* [What to work on] Show all lines of the entries in which the word "degrees" is found.

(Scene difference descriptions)

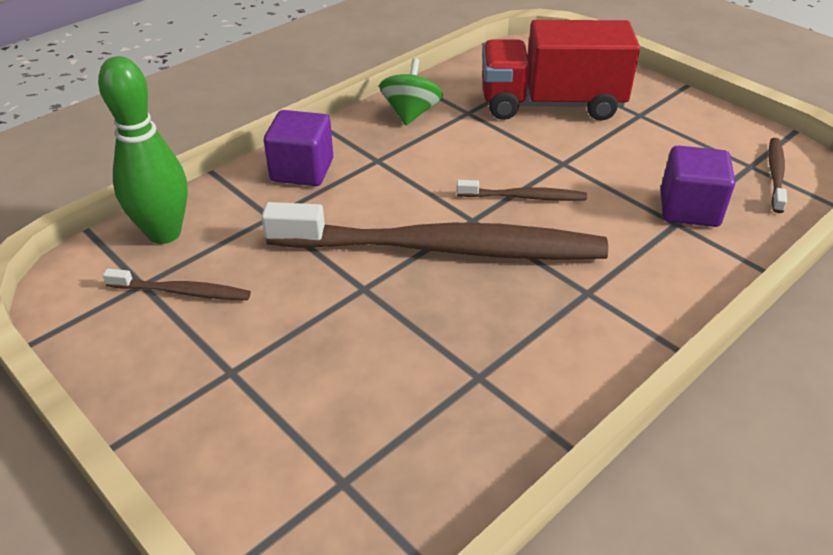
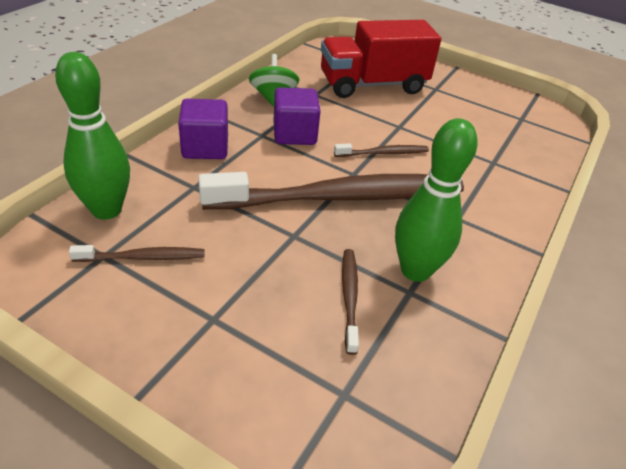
camera: 20 degrees left, 0 degrees up
(497, 352) = (415, 270): none -> green bowling pin
(689, 209) = (497, 151): purple cube -> purple cube (294, 134)
(775, 175) = (540, 123): brown toothbrush -> brown toothbrush (349, 298)

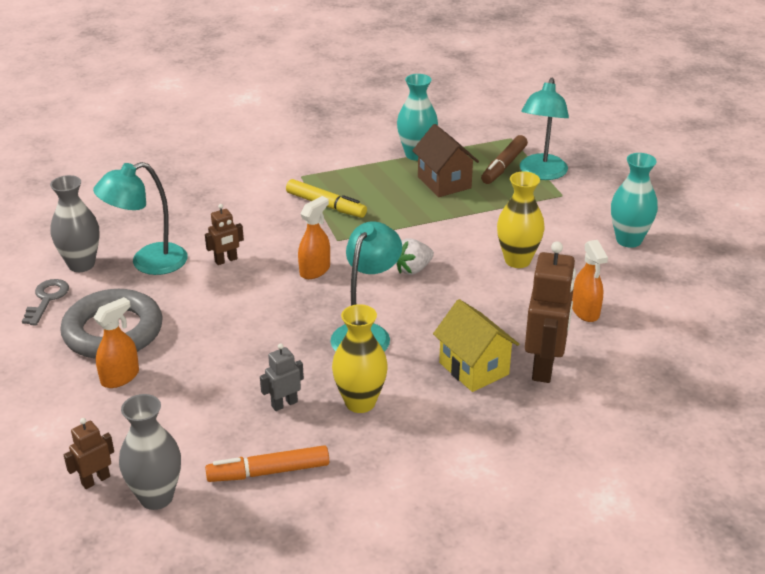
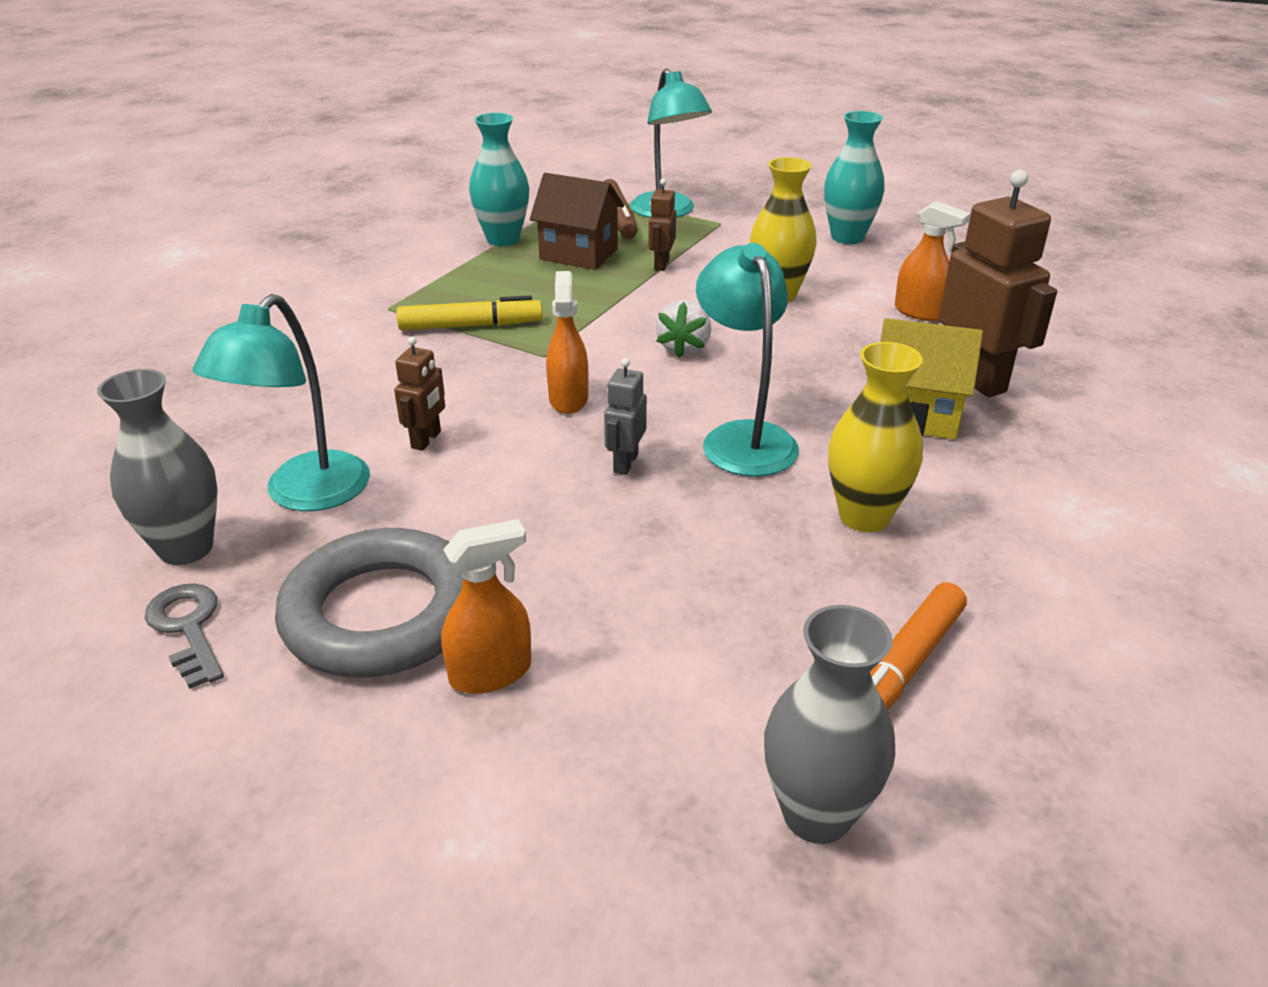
camera: 40 degrees left, 0 degrees up
(95, 480) = (685, 858): brown robot -> brown robot (661, 264)
(120, 377) = (491, 673): orange spray bottle -> orange spray bottle turned 60 degrees clockwise
(284, 404) = (780, 571): grey robot -> grey robot (625, 463)

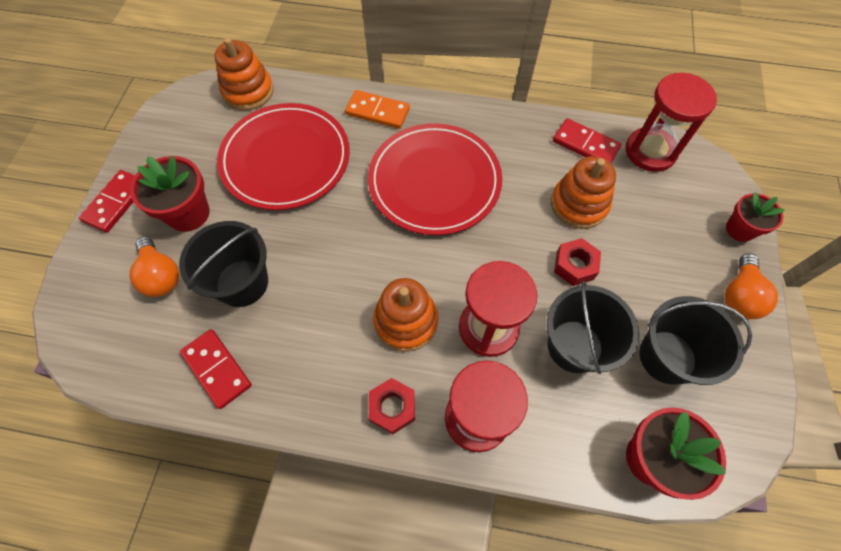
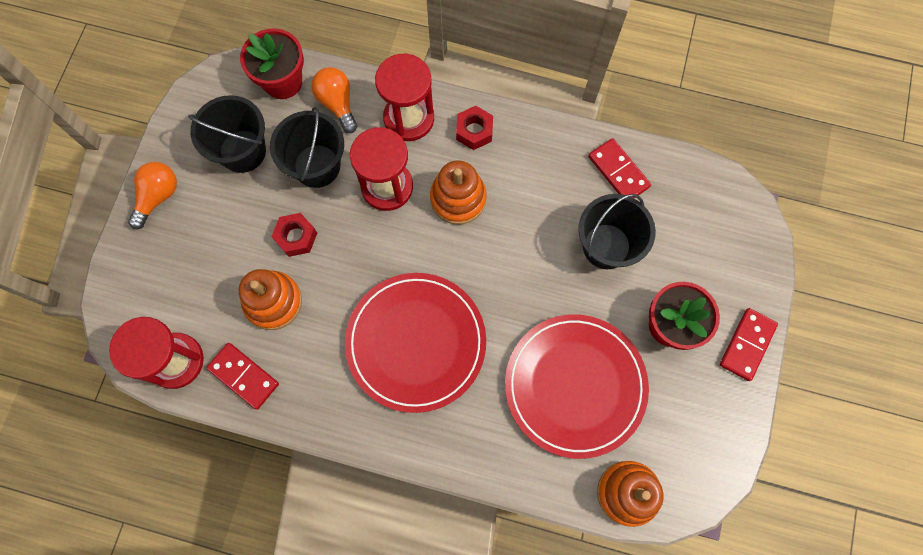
camera: 175 degrees left, 10 degrees up
(161, 275) = (683, 259): orange light bulb -> orange light bulb (337, 103)
(377, 111) = (471, 446): orange domino -> none
(740, 229) = (125, 261): red flower pot -> none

* [Answer for the task]
camera: 20 degrees left, 0 degrees up
camera: 40 degrees left, 0 degrees up
(120, 377) = (491, 673): orange spray bottle -> orange spray bottle turned 60 degrees clockwise
camera: 175 degrees left, 10 degrees up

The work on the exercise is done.